What you are asked to do — Every record is to be copied unchanged, except that its pictures are removed.

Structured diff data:
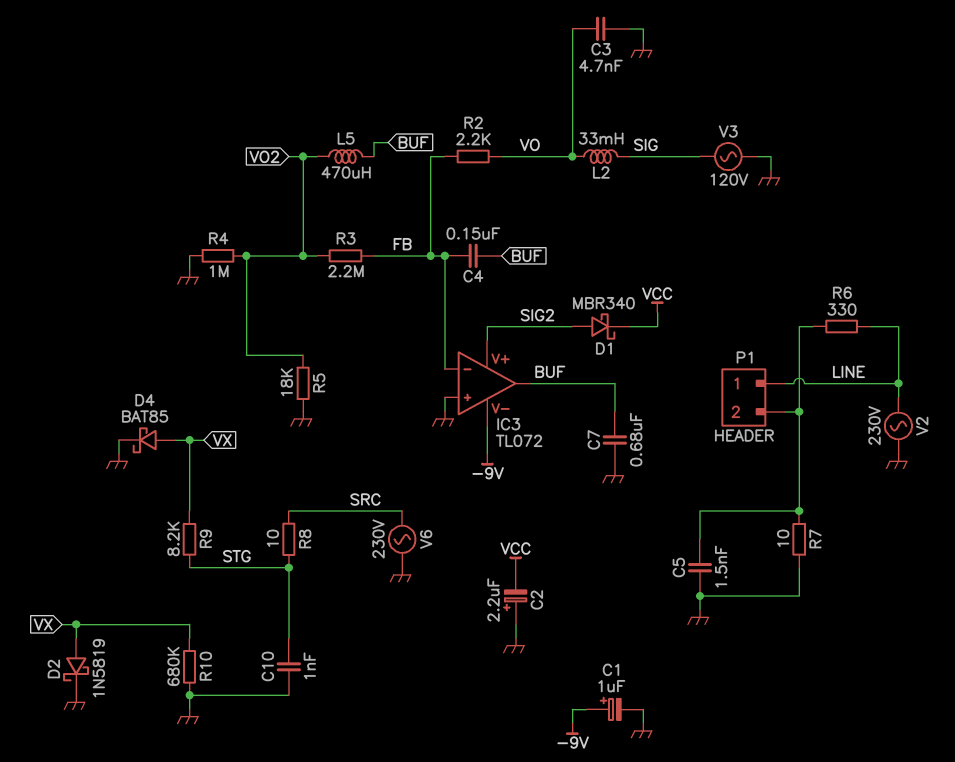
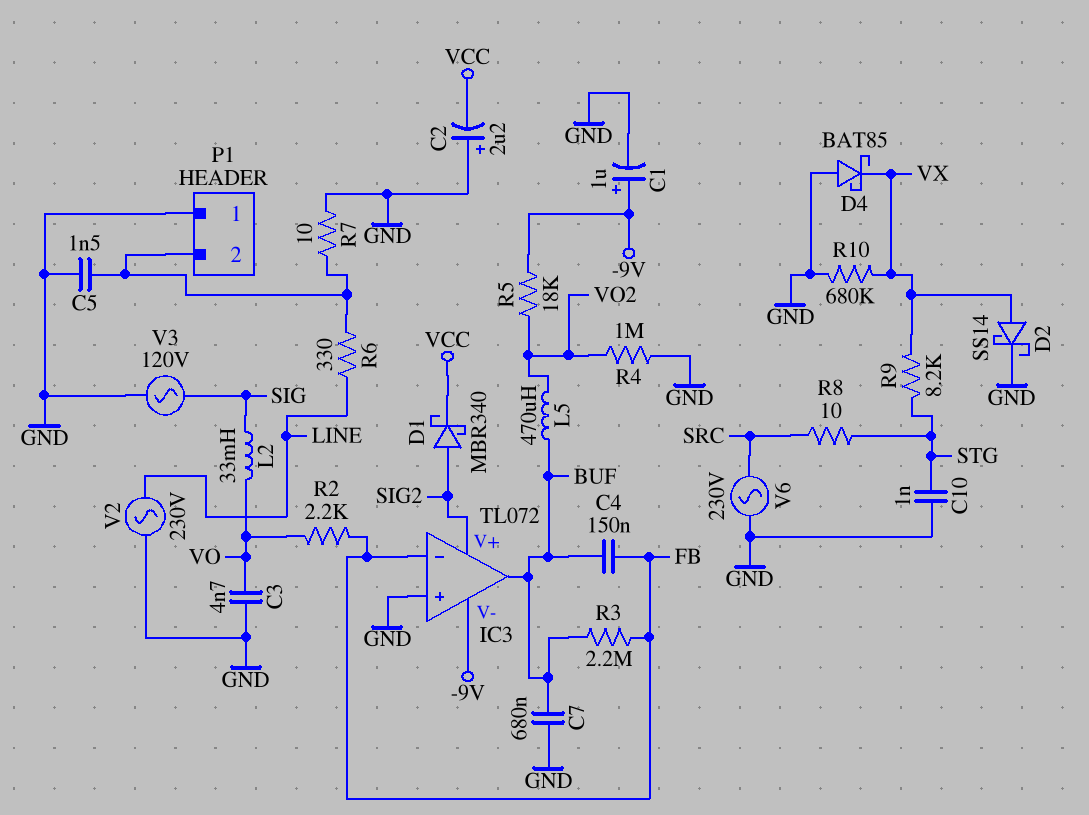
D2: schottky 1N5819 (A VX, K GND) -> schottky SS14 (A VX, K GND)
D4: schottky BAT85 (A VX, K GND) -> schottky BAT85 (A GND, K VX)
P1 pin 1: LINE -> GND
R3: 2.2M (FB, VO2) -> 2.2M (BUF, FB)
R5: 18k (GND, VO2) -> 18k (-9V, VO2)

Task response —
D2: schottky 1N5819 (A VX, K GND) -> schottky SS14 (A VX, K GND)
D4: schottky BAT85 (A VX, K GND) -> schottky BAT85 (A GND, K VX)
P1 pin 1: LINE -> GND
R3: 2.2M (FB, VO2) -> 2.2M (BUF, FB)
R5: 18k (GND, VO2) -> 18k (-9V, VO2)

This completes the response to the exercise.